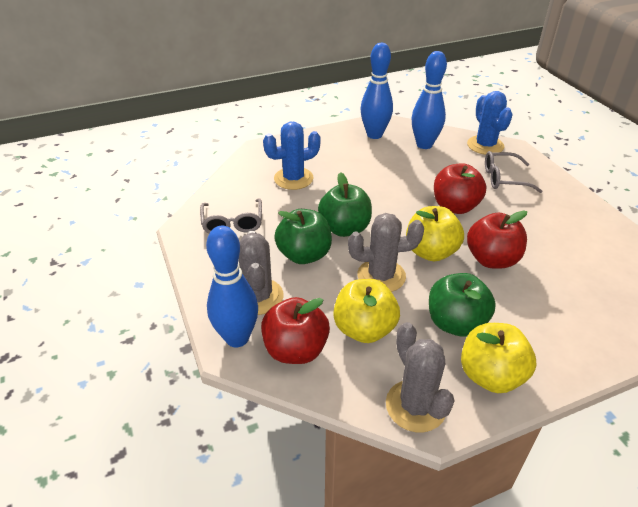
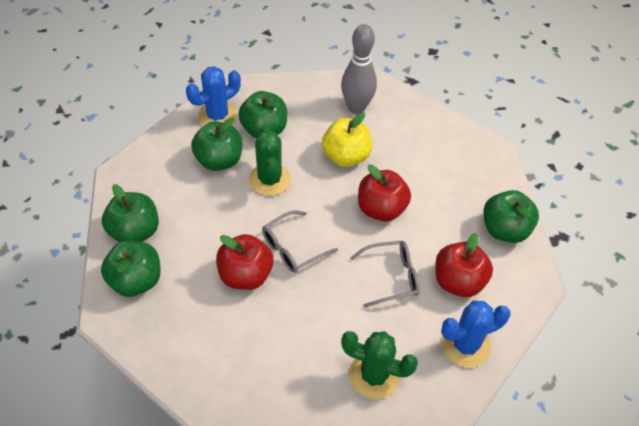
blue bowling pin: 3 -> 0
green apple: 3 -> 5
green cactus: 0 -> 2
grey bowling pin: 0 -> 1
grey cactus: 3 -> 0
yellow apple: 3 -> 1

_Exercise brief_
Return the listing unchanged, but drop every picture.

_Expected output_
blue bowling pin: 3 -> 0
green apple: 3 -> 5
green cactus: 0 -> 2
grey bowling pin: 0 -> 1
grey cactus: 3 -> 0
yellow apple: 3 -> 1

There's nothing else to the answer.